DIRECTIONS>
Print all of the records. Exclude the images.

[Excerpts from a dataset]
================================

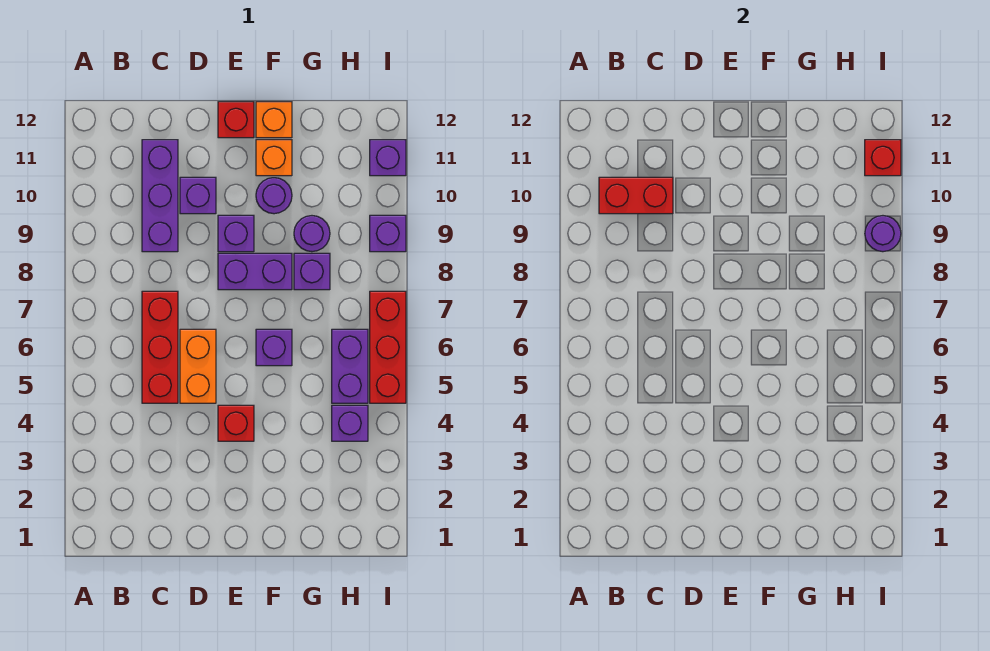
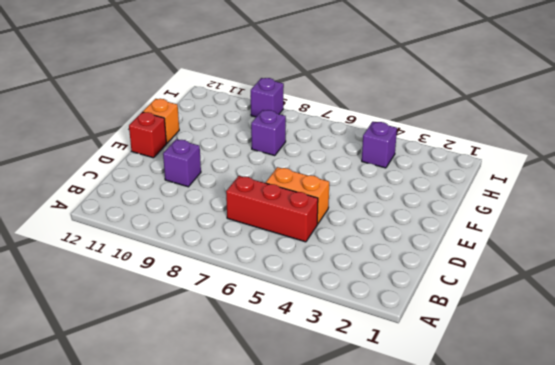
none -> purple 1x3 brick [142,140,178,252]
none -> red 1x1 brick [218,405,254,441]
none -> purple 1x2 brick [218,253,292,290]

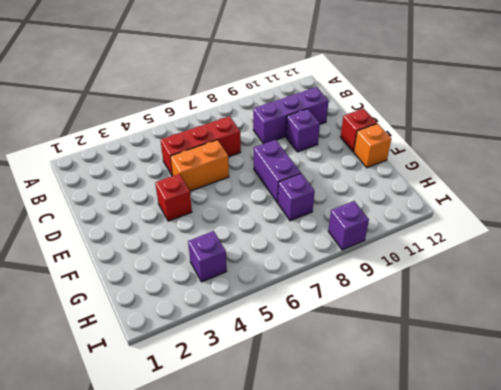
none -> purple 1x1 brick [218,215,254,252]
none -> purple 1x1 brick [256,329,292,366]
none -> purple 1x1 round brick [256,178,292,214]

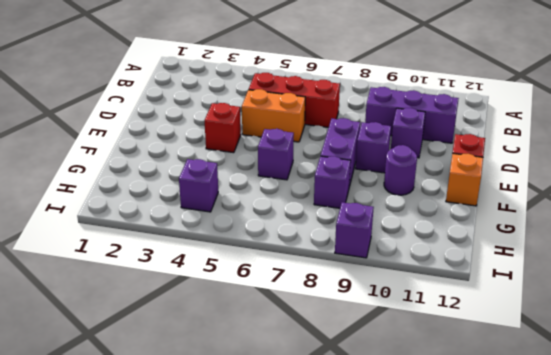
none -> orange 1x1 brick [256,140,292,176]
none -> purple 1x1 round brick [294,216,330,252]
none -> purple 1x2 brick [332,329,368,403]

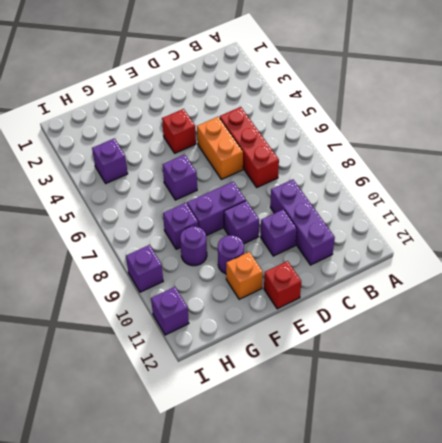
none -> orange 1x1 brick [256,102,292,138]
none -> purple 1x2 brick [332,329,368,403]
none -> red 1x3 brick [370,291,406,403]

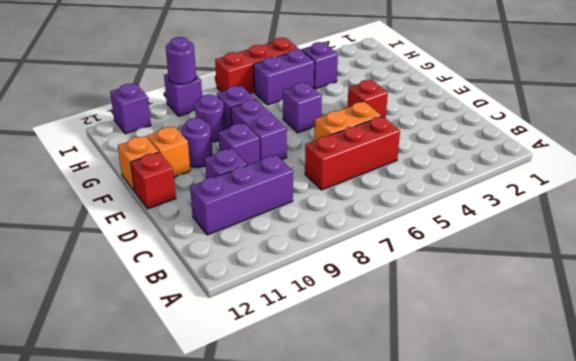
none -> red 1x2 brick [599,177,673,214]
none -> red 1x1 brick [865,140,901,176]

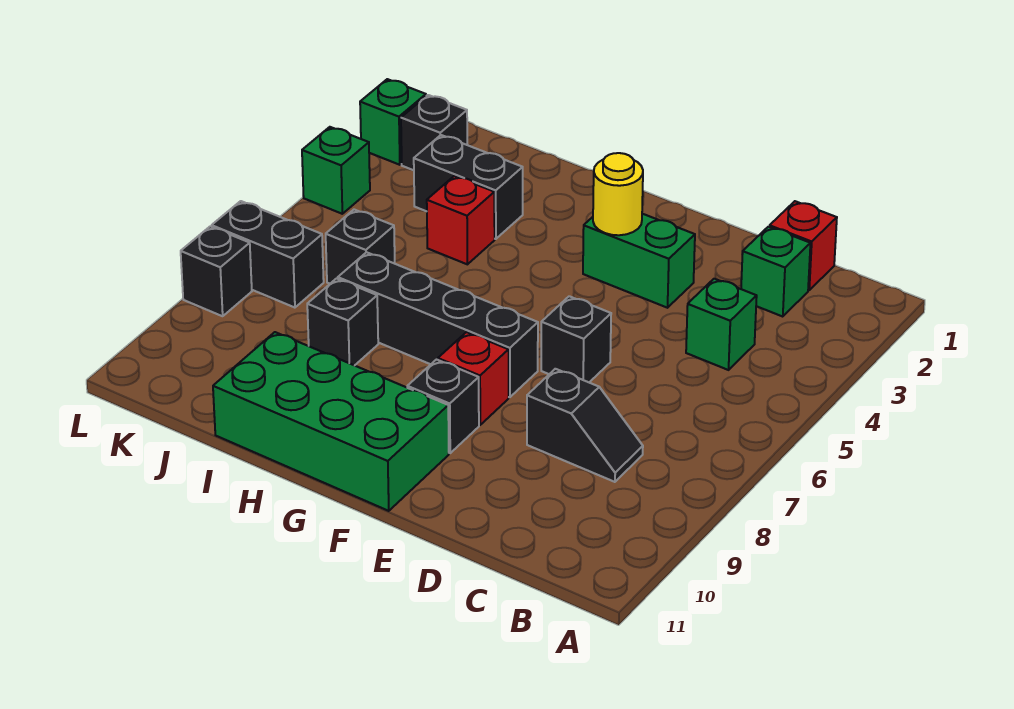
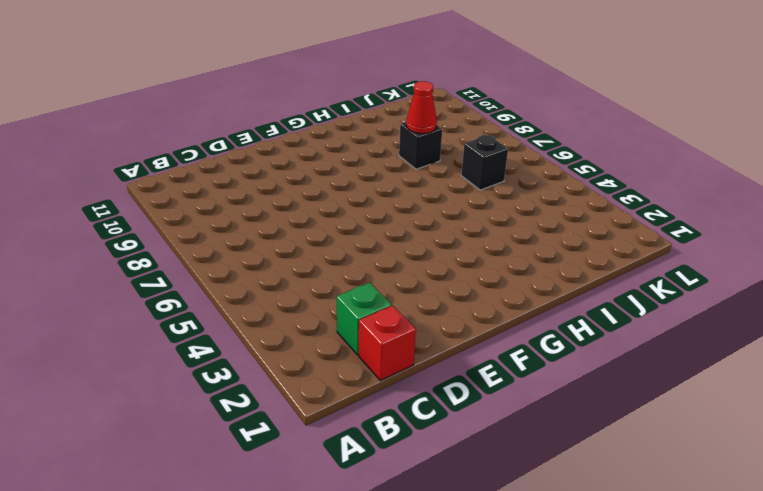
red 1x1 cone [406,81,437,134] -> none
none -> green 1x1 brick [686,279,757,370]
none -> black 1x2 slope [527,369,643,482]
none -> green 1x2 brick [583,214,695,308]

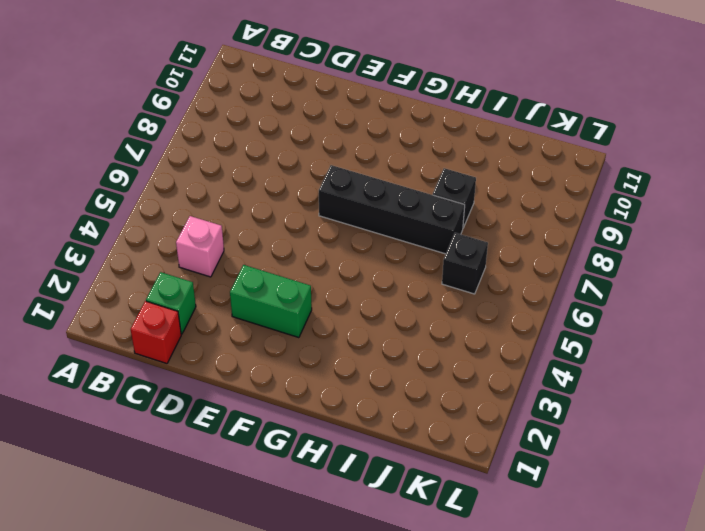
pink 1x1 brick [176,216,224,277] -> green 1x1 brick [686,279,757,370]
none -> black 1x2 slope [527,369,643,482]
none -> black 1x1 brick [541,296,611,382]
none -> red 1x1 brick [438,332,509,425]

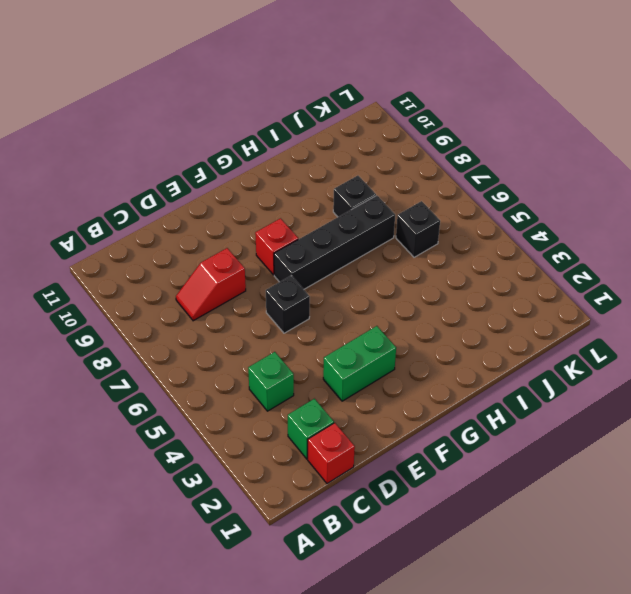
red 1x2 slope [176,248,246,321] -> black 1x2 slope [527,369,643,482]
none -> black 1x1 brick [407,360,479,453]
none -> green 2x4 brick [213,332,449,511]
none -> black 1x2 brick [414,135,523,239]

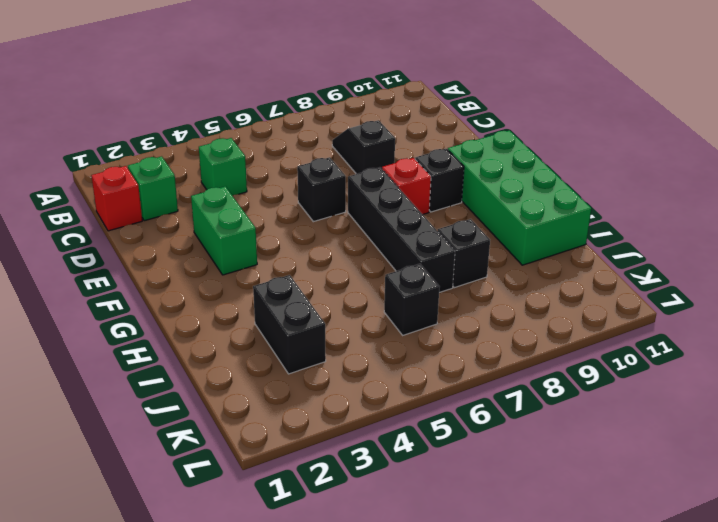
none -> red 1x1 brick [427,176,495,264]
none -> black 1x1 brick [401,95,467,170]
none -> black 1x2 brick [212,201,324,308]

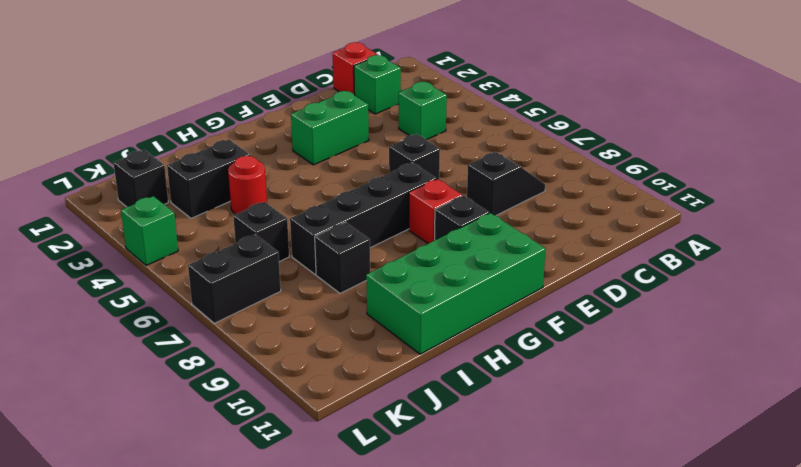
red 1x1 round brick [228,156,267,214] -> red 1x1 brick [427,176,495,264]
none -> green 1x1 brick [360,79,426,165]
none -> black 1x1 brick [181,226,252,316]
none -> yellow 1x1 round brick [593,153,643,235]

================================

RESULT OF THIS TASK>
none -> purple 1x3 brick [142,140,178,252]
none -> red 1x1 brick [218,405,254,441]
none -> purple 1x2 brick [218,253,292,290]

none -> purple 1x1 brick [218,215,254,252]
none -> purple 1x1 brick [256,329,292,366]
none -> purple 1x1 round brick [256,178,292,214]

none -> orange 1x1 brick [256,140,292,176]
none -> purple 1x1 round brick [294,216,330,252]
none -> purple 1x2 brick [332,329,368,403]

none -> orange 1x1 brick [256,102,292,138]
none -> purple 1x2 brick [332,329,368,403]
none -> red 1x3 brick [370,291,406,403]

none -> red 1x2 brick [599,177,673,214]
none -> red 1x1 brick [865,140,901,176]

red 1x1 cone [406,81,437,134] -> none
none -> green 1x1 brick [686,279,757,370]
none -> black 1x2 slope [527,369,643,482]
none -> green 1x2 brick [583,214,695,308]

pink 1x1 brick [176,216,224,277] -> green 1x1 brick [686,279,757,370]
none -> black 1x2 slope [527,369,643,482]
none -> black 1x1 brick [541,296,611,382]
none -> red 1x1 brick [438,332,509,425]

red 1x2 slope [176,248,246,321] -> black 1x2 slope [527,369,643,482]
none -> black 1x1 brick [407,360,479,453]
none -> green 2x4 brick [213,332,449,511]
none -> black 1x2 brick [414,135,523,239]

none -> red 1x1 brick [427,176,495,264]
none -> black 1x1 brick [401,95,467,170]
none -> black 1x2 brick [212,201,324,308]

red 1x1 round brick [228,156,267,214] -> red 1x1 brick [427,176,495,264]
none -> green 1x1 brick [360,79,426,165]
none -> black 1x1 brick [181,226,252,316]
none -> yellow 1x1 round brick [593,153,643,235]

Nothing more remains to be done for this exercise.